Top of EXCERPTED RECORDS

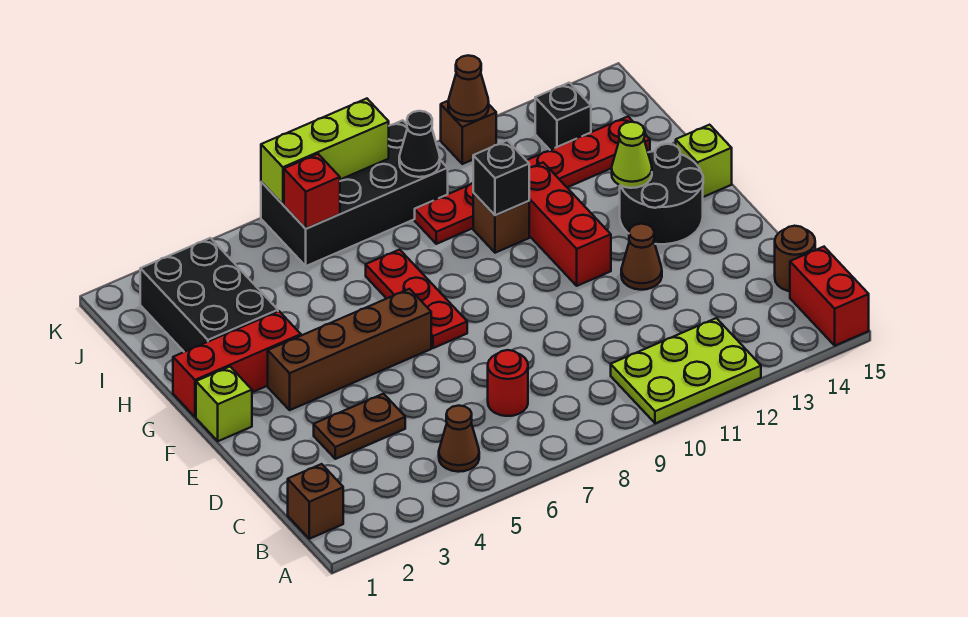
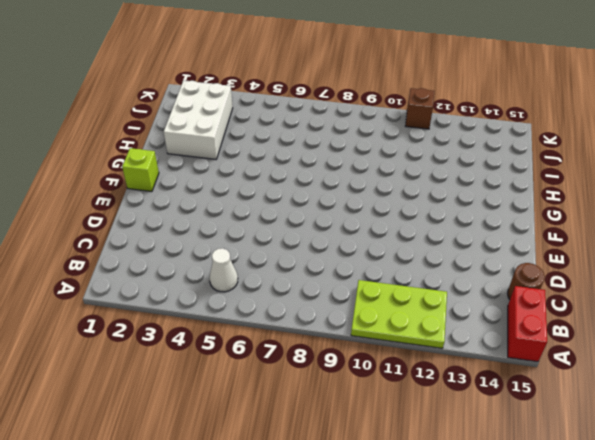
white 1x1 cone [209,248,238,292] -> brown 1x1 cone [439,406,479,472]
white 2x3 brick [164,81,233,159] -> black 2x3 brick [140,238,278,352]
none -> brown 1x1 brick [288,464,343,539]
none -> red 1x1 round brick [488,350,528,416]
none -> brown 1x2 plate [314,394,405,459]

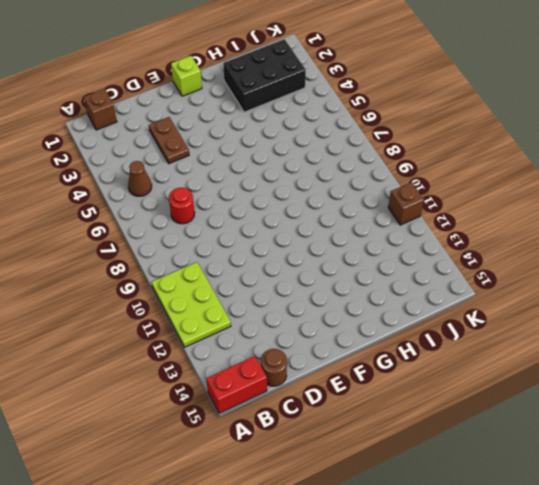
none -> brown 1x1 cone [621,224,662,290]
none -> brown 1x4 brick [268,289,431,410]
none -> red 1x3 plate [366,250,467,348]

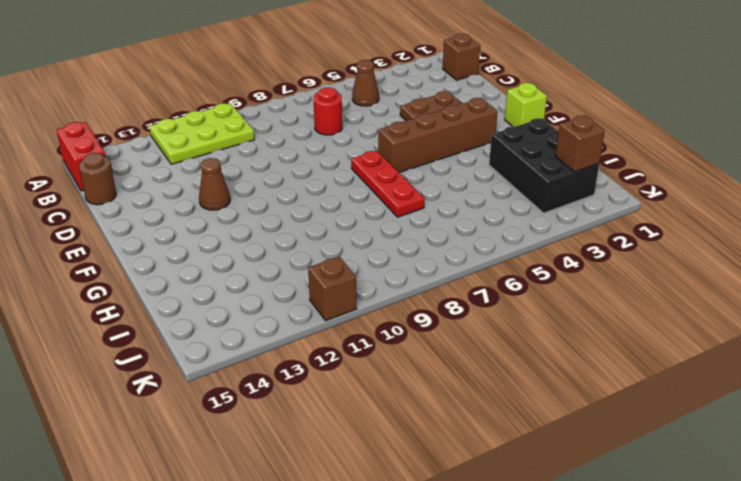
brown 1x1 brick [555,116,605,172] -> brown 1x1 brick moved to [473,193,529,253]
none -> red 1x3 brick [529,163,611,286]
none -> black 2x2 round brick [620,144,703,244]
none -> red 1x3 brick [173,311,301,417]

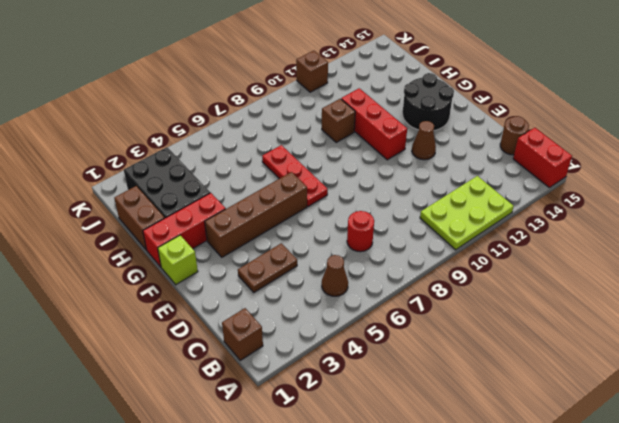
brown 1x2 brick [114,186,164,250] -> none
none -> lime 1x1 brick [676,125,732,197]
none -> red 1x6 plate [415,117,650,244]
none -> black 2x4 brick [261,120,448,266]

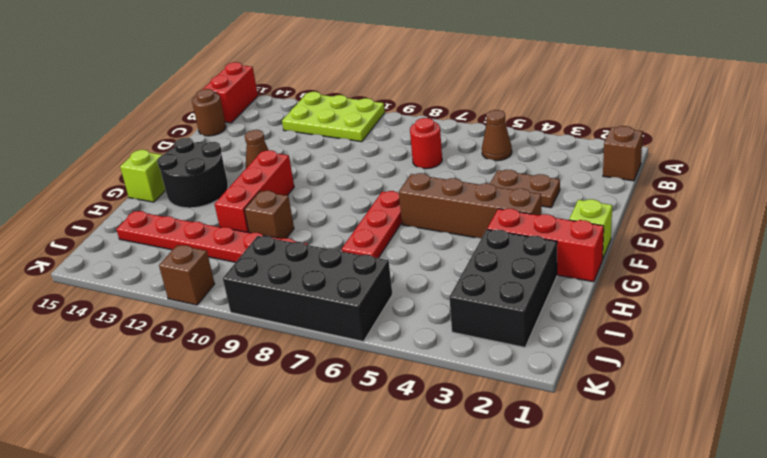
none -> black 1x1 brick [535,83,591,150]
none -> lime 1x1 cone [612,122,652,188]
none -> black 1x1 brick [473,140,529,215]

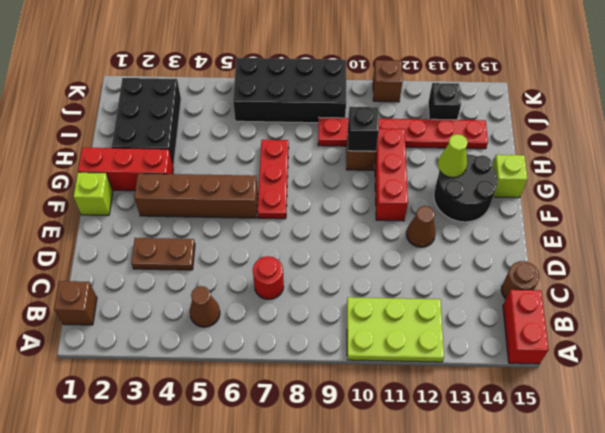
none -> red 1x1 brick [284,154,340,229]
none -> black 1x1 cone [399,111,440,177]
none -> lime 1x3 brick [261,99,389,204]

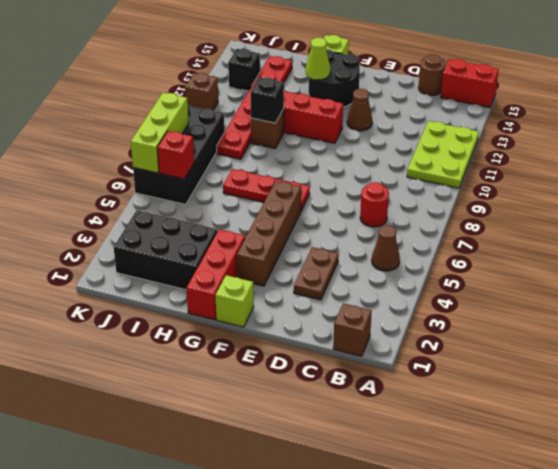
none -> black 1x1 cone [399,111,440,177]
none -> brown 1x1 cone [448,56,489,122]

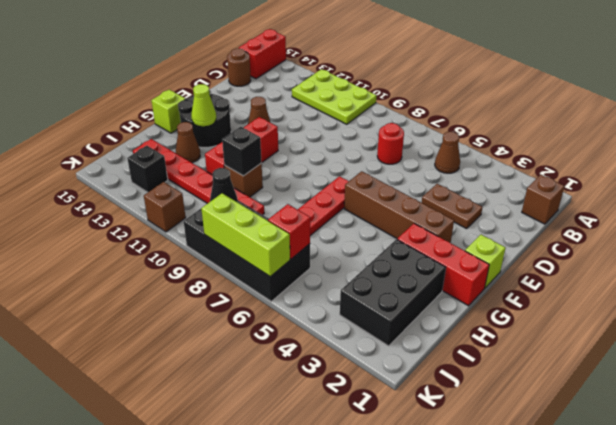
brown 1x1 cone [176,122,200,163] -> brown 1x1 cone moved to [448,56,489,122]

Bottom of EXCERPTED RECORDS
Top of EXCERPTED RECORDS

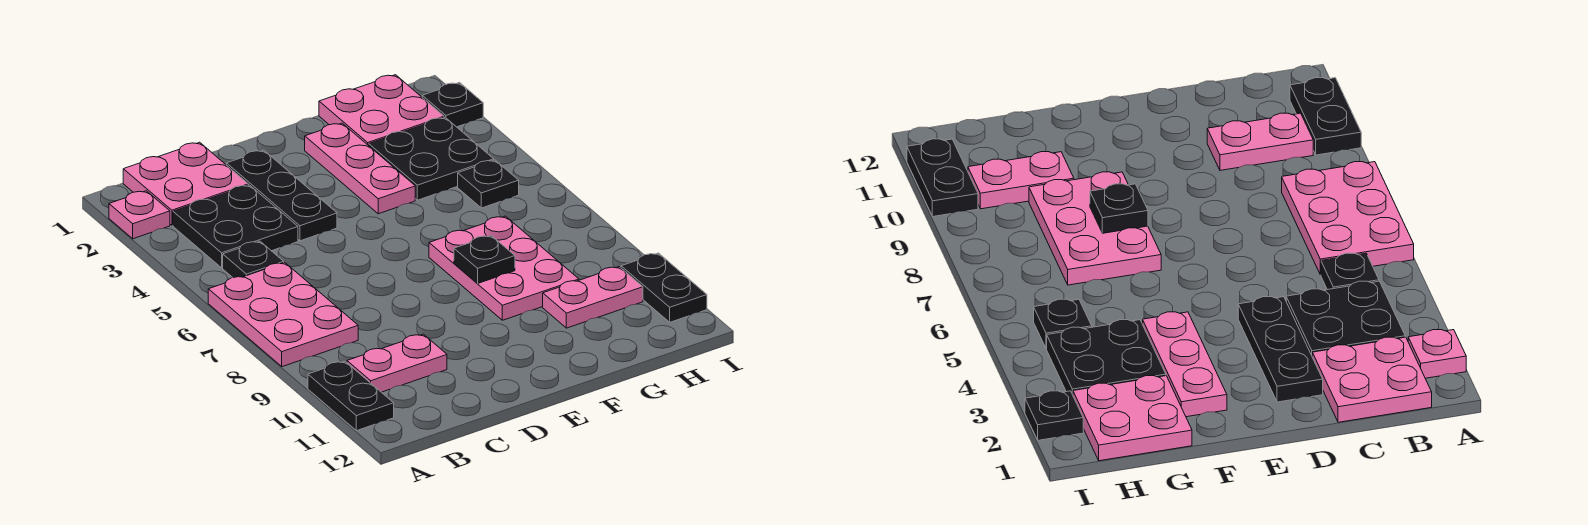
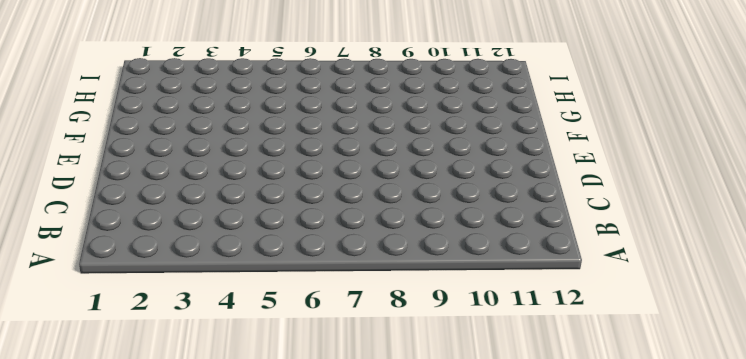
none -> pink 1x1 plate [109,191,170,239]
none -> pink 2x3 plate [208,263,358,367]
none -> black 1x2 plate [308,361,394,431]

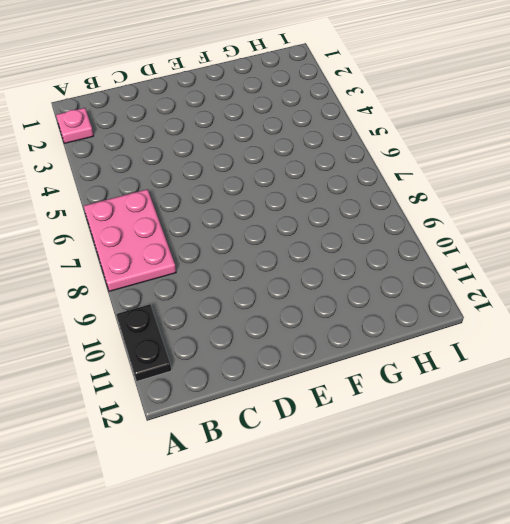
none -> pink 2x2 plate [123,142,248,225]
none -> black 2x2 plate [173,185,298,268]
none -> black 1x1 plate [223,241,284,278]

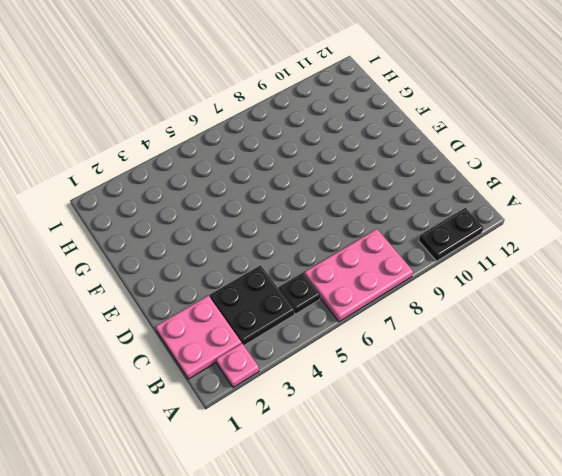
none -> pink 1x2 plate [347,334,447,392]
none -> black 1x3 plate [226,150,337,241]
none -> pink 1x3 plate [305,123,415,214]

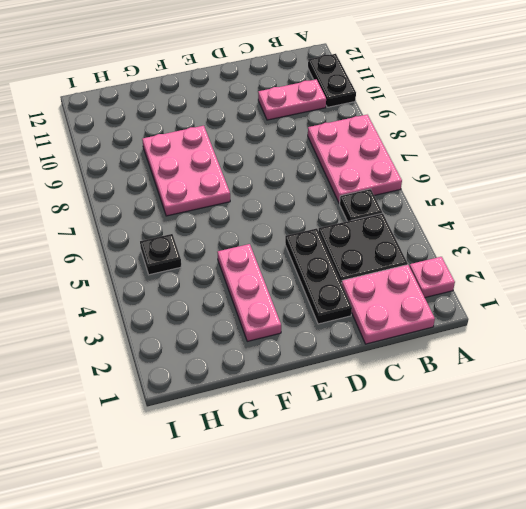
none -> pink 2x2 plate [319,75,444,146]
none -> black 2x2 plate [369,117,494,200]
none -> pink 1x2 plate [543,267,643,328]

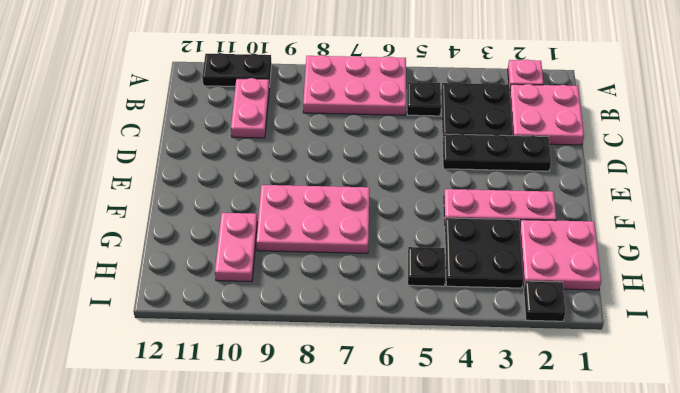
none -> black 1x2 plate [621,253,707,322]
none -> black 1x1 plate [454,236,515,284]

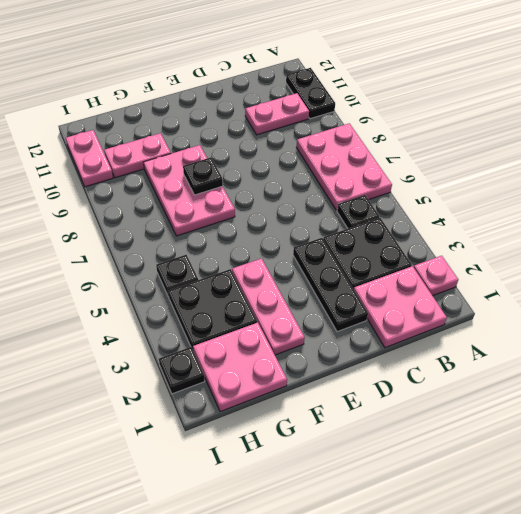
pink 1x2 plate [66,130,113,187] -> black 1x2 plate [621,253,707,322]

Bottom of EXCERPTED RECORDS

# DIRECTIONS FOR THIS TASK:
Whenever the word "white" appears in a line of the listing, report that line.

# RESULT OF THIS EXERCISE:
white 1x1 cone [209,248,238,292] -> brown 1x1 cone [439,406,479,472]
white 2x3 brick [164,81,233,159] -> black 2x3 brick [140,238,278,352]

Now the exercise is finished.